→ **TASK ITEM**
Copy exactly the stretch of data below from the line with "(649, 228) = (214, 316): orange" through the line with "(741, 218) = (116, 335): orange", including both of those lines.

→ **DATA PROVIDED**
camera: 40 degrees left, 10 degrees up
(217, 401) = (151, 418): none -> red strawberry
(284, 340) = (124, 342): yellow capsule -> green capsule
---
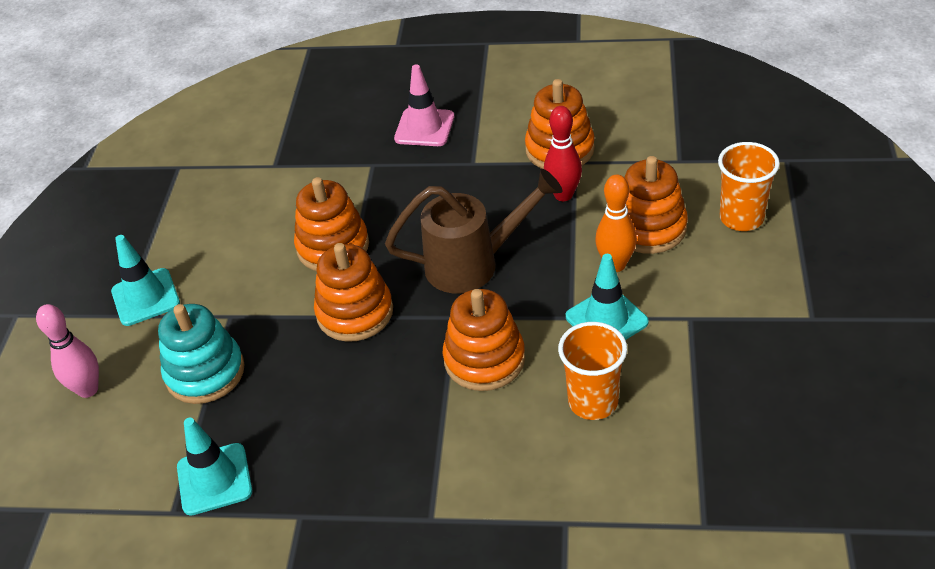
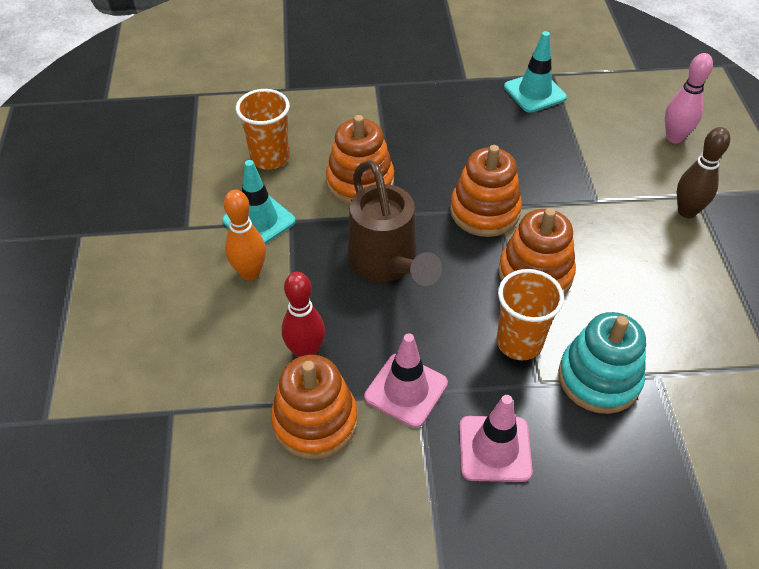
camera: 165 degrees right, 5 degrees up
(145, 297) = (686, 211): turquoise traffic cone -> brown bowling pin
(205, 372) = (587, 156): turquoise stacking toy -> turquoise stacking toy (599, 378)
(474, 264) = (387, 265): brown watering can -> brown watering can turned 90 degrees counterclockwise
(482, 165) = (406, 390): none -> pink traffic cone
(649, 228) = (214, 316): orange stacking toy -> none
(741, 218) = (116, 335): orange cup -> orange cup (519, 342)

→ **RESULT OF THE EXERCISE**
(649, 228) = (214, 316): orange stacking toy -> none
(741, 218) = (116, 335): orange cup -> orange cup (519, 342)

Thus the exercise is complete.